Exercise goal. Pull every line that includes the word "white" from the data.

______

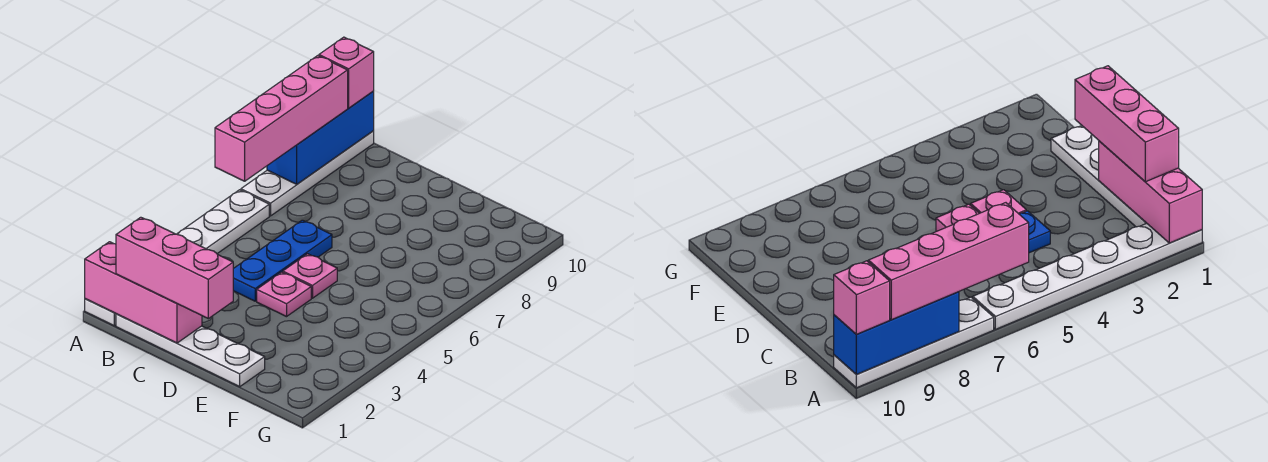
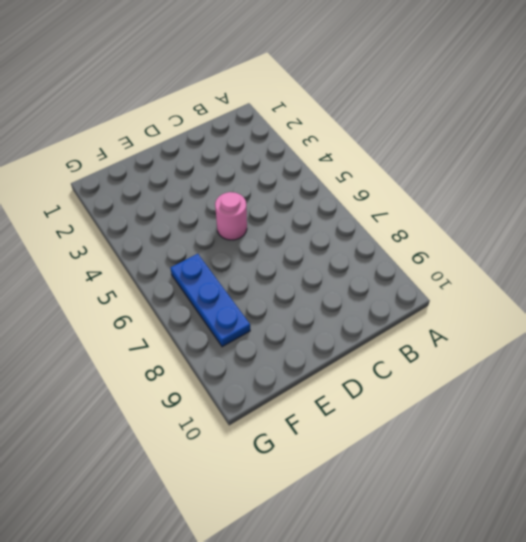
pink round brick D5 level 1 -> pink plate D5 level 1
blue plate F6:F8 level 1 -> blue plate C4:C6 level 1
none -> white plate A1:A6 level 1
none -> white plate A7:A10 level 1

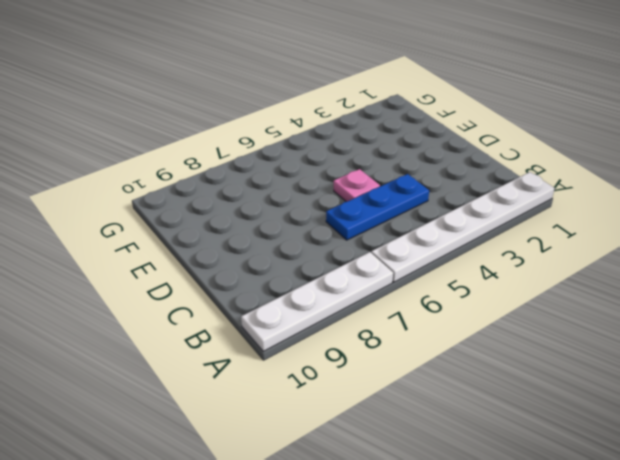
none -> white plate B1:E1 level 1
none -> pink plate D4 level 1

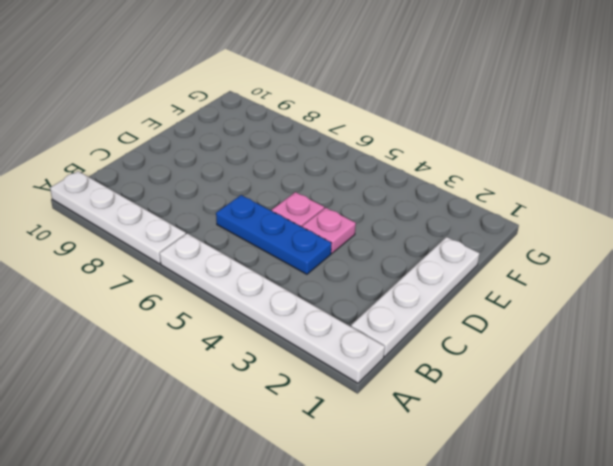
none -> pink brick A1:C1 level 2
none -> blue brick A8:A10 level 2

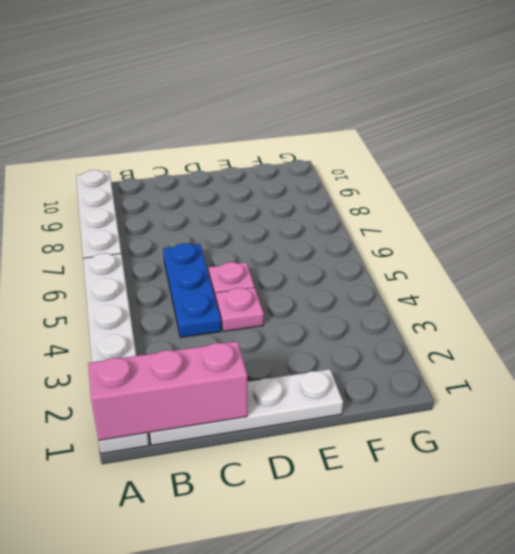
none -> blue brick A8:A10 level 2
none -> pink brick A6:A9 level 3

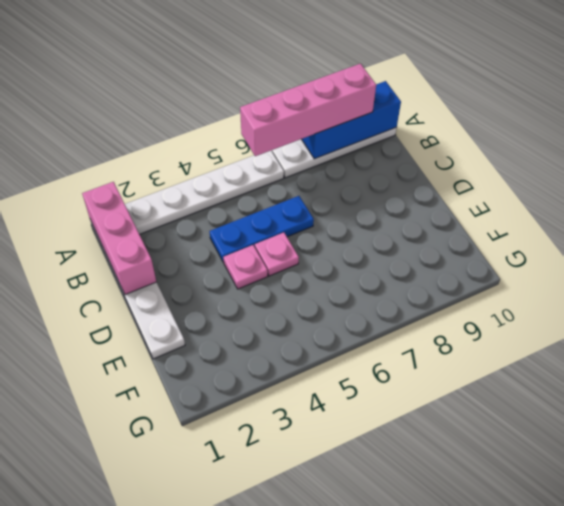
none -> pink brick A10 level 3
none -> pink brick B1:D1 level 3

______

Reply to the exercise.
none -> white plate A1:A6 level 1
none -> white plate A7:A10 level 1
none -> white plate B1:E1 level 1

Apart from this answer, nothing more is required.